RECORDS |
☆ ☆ ☆ ☆

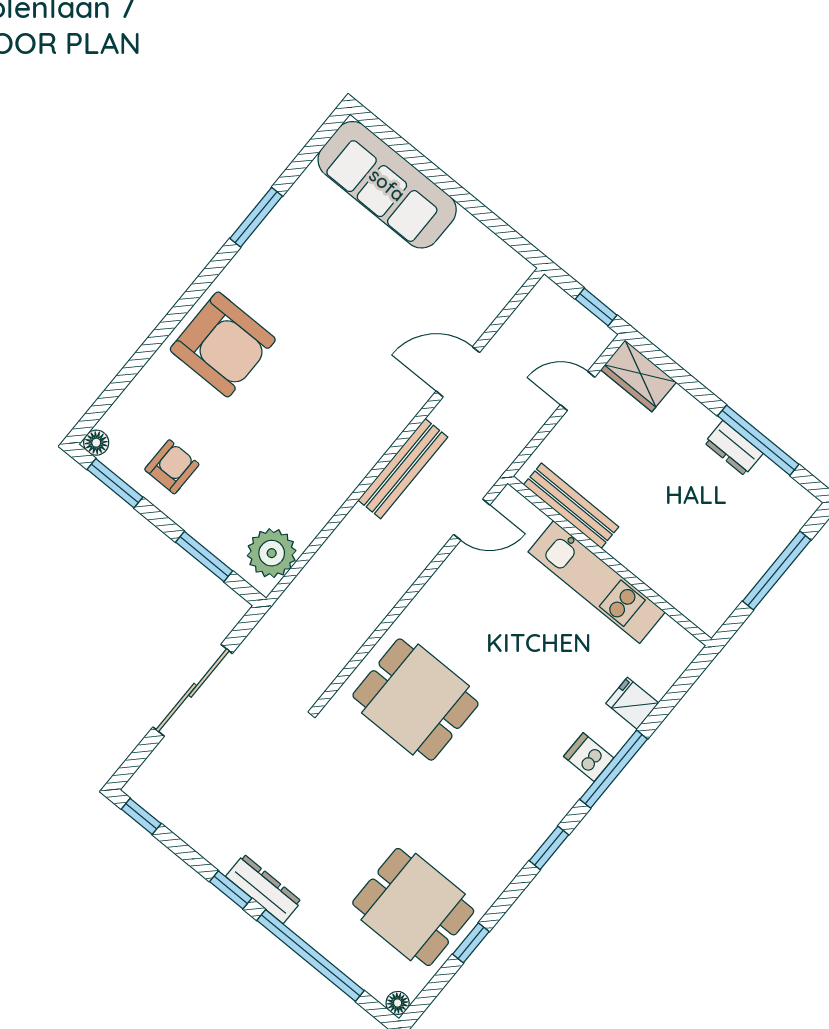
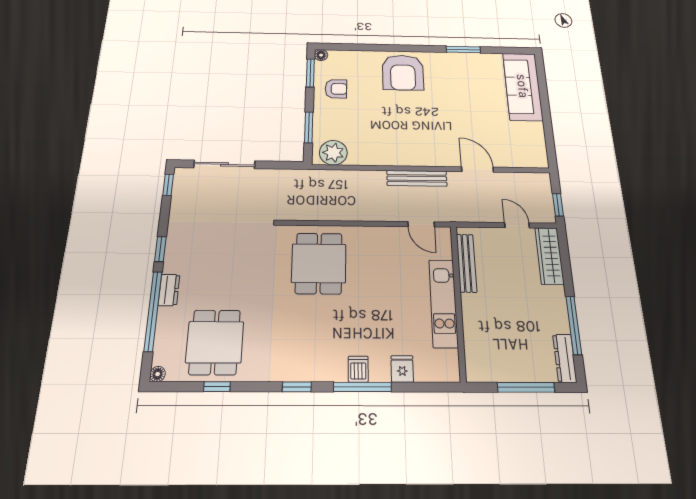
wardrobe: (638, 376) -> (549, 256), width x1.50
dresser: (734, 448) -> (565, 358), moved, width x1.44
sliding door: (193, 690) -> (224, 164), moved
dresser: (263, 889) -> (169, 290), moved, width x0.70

☆ ☆ ☆ ☆

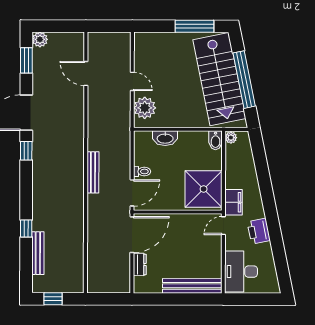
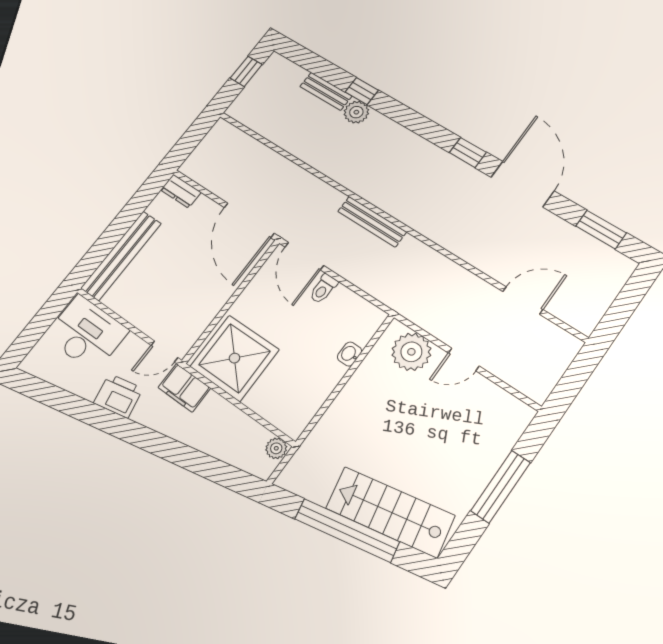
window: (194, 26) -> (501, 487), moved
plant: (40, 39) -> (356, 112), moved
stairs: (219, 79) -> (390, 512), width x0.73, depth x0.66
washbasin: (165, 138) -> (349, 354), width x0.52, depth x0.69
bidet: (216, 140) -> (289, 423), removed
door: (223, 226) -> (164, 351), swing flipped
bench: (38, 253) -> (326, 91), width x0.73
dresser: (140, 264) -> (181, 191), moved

☆ ☆ ☆ ☆

From the data above, state how many lines hold the string "width", and give the number without other words.

6